WHAT YOU NEED TO DO:
Recast every line of the records below as a JSON list of strings, one string per line, leaving out the blank lines.

Records from a spatial question set:
* Begin *
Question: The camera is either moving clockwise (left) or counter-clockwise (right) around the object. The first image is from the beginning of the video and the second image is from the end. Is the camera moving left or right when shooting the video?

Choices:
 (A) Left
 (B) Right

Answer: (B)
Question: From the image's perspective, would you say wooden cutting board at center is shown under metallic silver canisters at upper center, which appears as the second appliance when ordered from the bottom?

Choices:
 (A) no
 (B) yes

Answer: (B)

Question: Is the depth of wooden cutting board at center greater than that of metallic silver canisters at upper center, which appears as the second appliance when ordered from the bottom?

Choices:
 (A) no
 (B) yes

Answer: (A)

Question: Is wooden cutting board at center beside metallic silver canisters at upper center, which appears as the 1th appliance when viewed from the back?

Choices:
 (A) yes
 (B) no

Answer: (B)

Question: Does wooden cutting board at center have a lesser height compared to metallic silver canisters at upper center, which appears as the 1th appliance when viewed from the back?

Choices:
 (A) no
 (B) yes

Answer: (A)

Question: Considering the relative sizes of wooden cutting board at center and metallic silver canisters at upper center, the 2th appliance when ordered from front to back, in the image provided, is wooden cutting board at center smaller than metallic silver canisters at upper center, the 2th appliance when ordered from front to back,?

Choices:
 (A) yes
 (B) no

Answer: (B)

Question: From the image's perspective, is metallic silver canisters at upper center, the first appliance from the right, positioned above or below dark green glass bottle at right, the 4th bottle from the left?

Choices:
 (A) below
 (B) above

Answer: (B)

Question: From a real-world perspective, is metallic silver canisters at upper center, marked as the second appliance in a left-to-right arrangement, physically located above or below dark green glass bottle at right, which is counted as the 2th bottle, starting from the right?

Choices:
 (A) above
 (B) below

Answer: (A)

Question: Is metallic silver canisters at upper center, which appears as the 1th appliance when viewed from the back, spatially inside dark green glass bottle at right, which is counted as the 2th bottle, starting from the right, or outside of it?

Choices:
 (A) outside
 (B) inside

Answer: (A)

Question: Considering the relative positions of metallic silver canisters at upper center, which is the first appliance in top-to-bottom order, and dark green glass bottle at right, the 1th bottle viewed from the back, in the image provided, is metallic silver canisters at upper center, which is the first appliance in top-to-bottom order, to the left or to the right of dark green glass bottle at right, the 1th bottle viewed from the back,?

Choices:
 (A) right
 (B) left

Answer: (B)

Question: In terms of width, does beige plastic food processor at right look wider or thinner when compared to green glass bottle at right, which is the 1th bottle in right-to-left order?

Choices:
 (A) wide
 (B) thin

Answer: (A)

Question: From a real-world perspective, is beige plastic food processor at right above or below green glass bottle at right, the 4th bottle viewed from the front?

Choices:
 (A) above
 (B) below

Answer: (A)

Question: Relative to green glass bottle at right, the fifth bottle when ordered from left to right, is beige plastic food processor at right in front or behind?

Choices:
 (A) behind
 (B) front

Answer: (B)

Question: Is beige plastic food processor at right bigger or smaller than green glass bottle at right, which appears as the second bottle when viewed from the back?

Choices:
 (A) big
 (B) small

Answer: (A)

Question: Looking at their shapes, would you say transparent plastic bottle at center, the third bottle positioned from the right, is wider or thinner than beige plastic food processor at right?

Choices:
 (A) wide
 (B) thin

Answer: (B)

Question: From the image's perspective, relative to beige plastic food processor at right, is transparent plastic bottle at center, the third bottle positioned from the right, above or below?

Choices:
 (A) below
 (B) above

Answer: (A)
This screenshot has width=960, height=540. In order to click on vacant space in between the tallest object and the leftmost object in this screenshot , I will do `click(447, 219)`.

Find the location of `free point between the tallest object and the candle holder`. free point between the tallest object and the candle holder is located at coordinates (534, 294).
* End *
OUTPUT OF THE TASK:
[
  "Question: The camera is either moving clockwise (left) or counter-clockwise (right) around the object. The first image is from the beginning of the video and the second image is from the end. Is the camera moving left or right when shooting the video?",
  "Choices:",
  " (A) Left",
  " (B) Right",
  "Answer: (B)",
  "Question: From the image's perspective, would you say wooden cutting board at center is shown under metallic silver canisters at upper center, which appears as the second appliance when ordered from the bottom?",
  "Choices:",
  " (A) no",
  " (B) yes",
  "Answer: (B)",
  "Question: Is the depth of wooden cutting board at center greater than that of metallic silver canisters at upper center, which appears as the second appliance when ordered from the bottom?",
  "Choices:",
  " (A) no",
  " (B) yes",
  "Answer: (A)",
  "Question: Is wooden cutting board at center beside metallic silver canisters at upper center, which appears as the 1th appliance when viewed from the back?",
  "Choices:",
  " (A) yes",
  " (B) no",
  "Answer: (B)",
  "Question: Does wooden cutting board at center have a lesser height compared to metallic silver canisters at upper center, which appears as the 1th appliance when viewed from the back?",
  "Choices:",
  " (A) no",
  " (B) yes",
  "Answer: (A)",
  "Question: Considering the relative sizes of wooden cutting board at center and metallic silver canisters at upper center, the 2th appliance when ordered from front to back, in the image provided, is wooden cutting board at center smaller than metallic silver canisters at upper center, the 2th appliance when ordered from front to back,?",
  "Choices:",
  " (A) yes",
  " (B) no",
  "Answer: (B)",
  "Question: From the image's perspective, is metallic silver canisters at upper center, the first appliance from the right, positioned above or below dark green glass bottle at right, the 4th bottle from the left?",
  "Choices:",
  " (A) below",
  " (B) above",
  "Answer: (B)",
  "Question: From a real-world perspective, is metallic silver canisters at upper center, marked as the second appliance in a left-to-right arrangement, physically located above or below dark green glass bottle at right, which is counted as the 2th bottle, starting from the right?",
  "Choices:",
  " (A) above",
  " (B) below",
  "Answer: (A)",
  "Question: Is metallic silver canisters at upper center, which appears as the 1th appliance when viewed from the back, spatially inside dark green glass bottle at right, which is counted as the 2th bottle, starting from the right, or outside of it?",
  "Choices:",
  " (A) outside",
  " (B) inside",
  "Answer: (A)",
  "Question: Considering the relative positions of metallic silver canisters at upper center, which is the first appliance in top-to-bottom order, and dark green glass bottle at right, the 1th bottle viewed from the back, in the image provided, is metallic silver canisters at upper center, which is the first appliance in top-to-bottom order, to the left or to the right of dark green glass bottle at right, the 1th bottle viewed from the back,?",
  "Choices:",
  " (A) right",
  " (B) left",
  "Answer: (B)",
  "Question: In terms of width, does beige plastic food processor at right look wider or thinner when compared to green glass bottle at right, which is the 1th bottle in right-to-left order?",
  "Choices:",
  " (A) wide",
  " (B) thin",
  "Answer: (A)",
  "Question: From a real-world perspective, is beige plastic food processor at right above or below green glass bottle at right, the 4th bottle viewed from the front?",
  "Choices:",
  " (A) above",
  " (B) below",
  "Answer: (A)",
  "Question: Relative to green glass bottle at right, the fifth bottle when ordered from left to right, is beige plastic food processor at right in front or behind?",
  "Choices:",
  " (A) behind",
  " (B) front",
  "Answer: (B)",
  "Question: Is beige plastic food processor at right bigger or smaller than green glass bottle at right, which appears as the second bottle when viewed from the back?",
  "Choices:",
  " (A) big",
  " (B) small",
  "Answer: (A)",
  "Question: Looking at their shapes, would you say transparent plastic bottle at center, the third bottle positioned from the right, is wider or thinner than beige plastic food processor at right?",
  "Choices:",
  " (A) wide",
  " (B) thin",
  "Answer: (B)",
  "Question: From the image's perspective, relative to beige plastic food processor at right, is transparent plastic bottle at center, the third bottle positioned from the right, above or below?",
  "Choices:",
  " (A) below",
  " (B) above",
  "Answer: (A)",
  "This screenshot has width=960, height=540. In order to click on vacant space in between the tallest object and the leftmost object in this screenshot , I will do `click(447, 219)`.",
  "Find the location of `free point between the tallest object and the candle holder`. free point between the tallest object and the candle holder is located at coordinates (534, 294)."
]